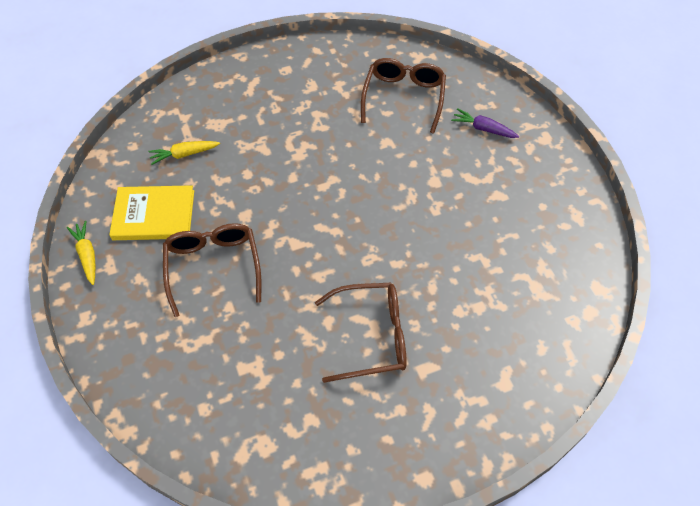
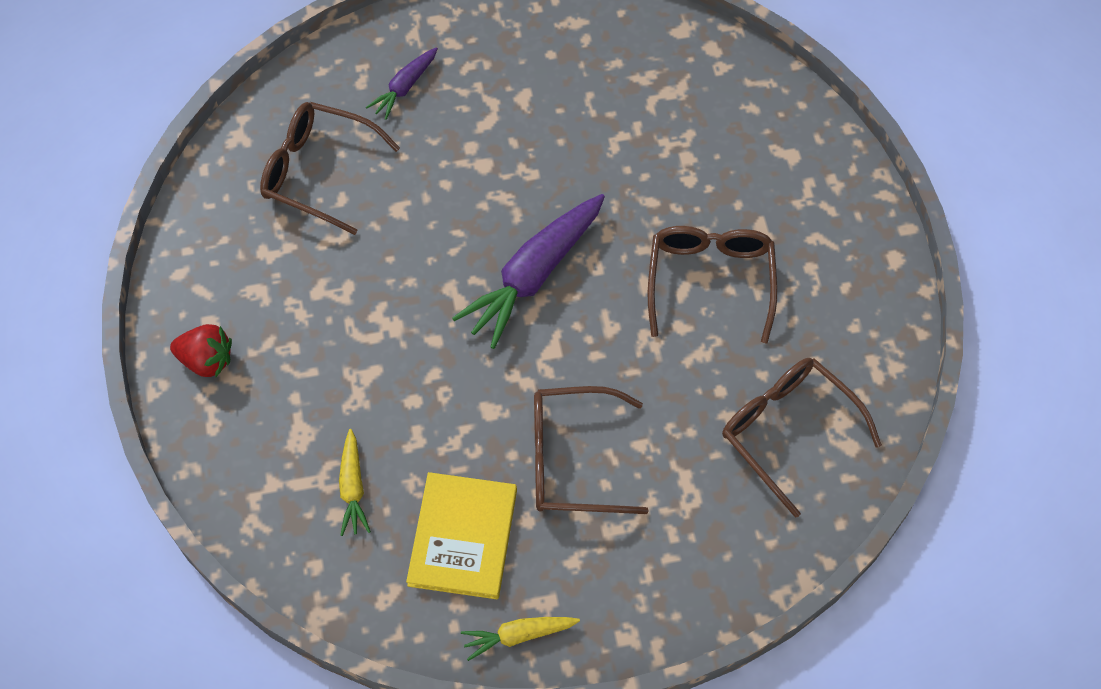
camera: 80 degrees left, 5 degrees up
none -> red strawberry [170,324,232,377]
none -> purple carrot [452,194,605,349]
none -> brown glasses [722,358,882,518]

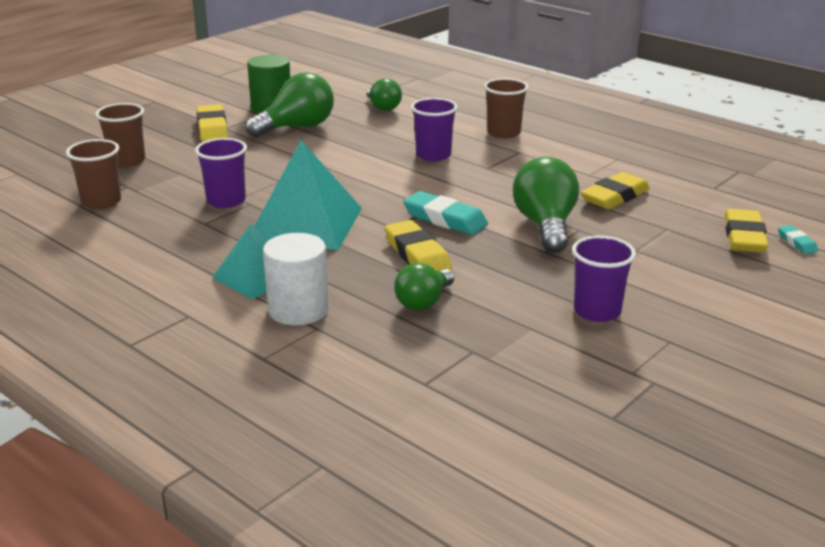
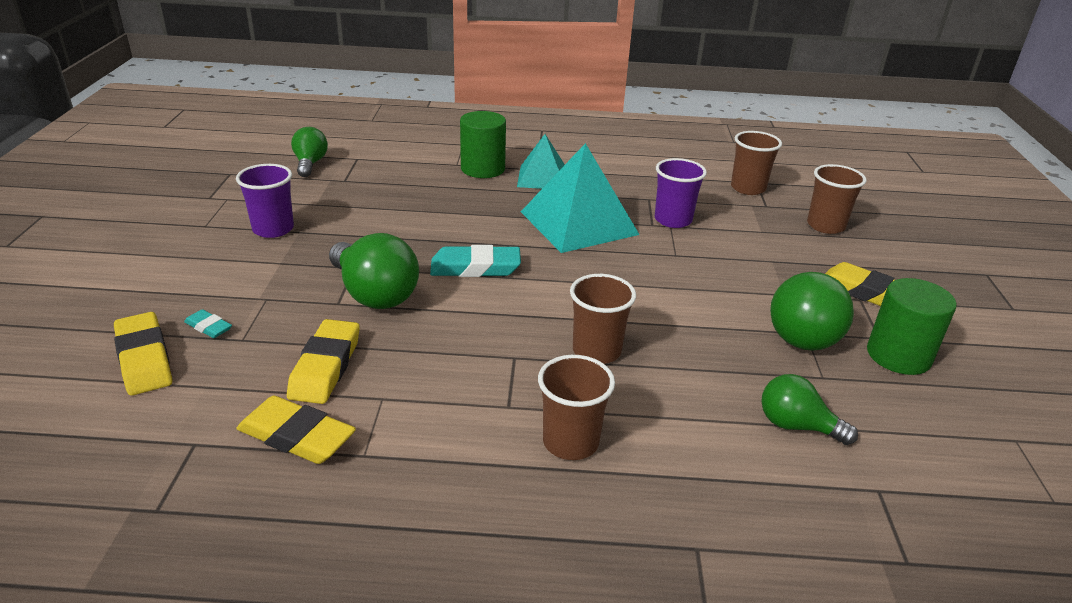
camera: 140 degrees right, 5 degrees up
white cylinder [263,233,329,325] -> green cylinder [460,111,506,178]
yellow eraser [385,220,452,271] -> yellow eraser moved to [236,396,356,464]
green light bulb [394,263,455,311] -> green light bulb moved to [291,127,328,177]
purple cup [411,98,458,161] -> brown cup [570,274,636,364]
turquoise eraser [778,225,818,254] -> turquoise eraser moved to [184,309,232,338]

What the exercise asks: Restate each line from the start of the listing through the line bearing "yellow eraser [385,220,452,271]" word for word. Drop the pictures.

Result:
camera: 80 degrees left, 5 degrees up
none -> red strawberry [170,324,232,377]
none -> purple carrot [452,194,605,349]
none -> brown glasses [722,358,882,518]

camera: 140 degrees right, 5 degrees up
white cylinder [263,233,329,325] -> green cylinder [460,111,506,178]
yellow eraser [385,220,452,271] -> yellow eraser moved to [236,396,356,464]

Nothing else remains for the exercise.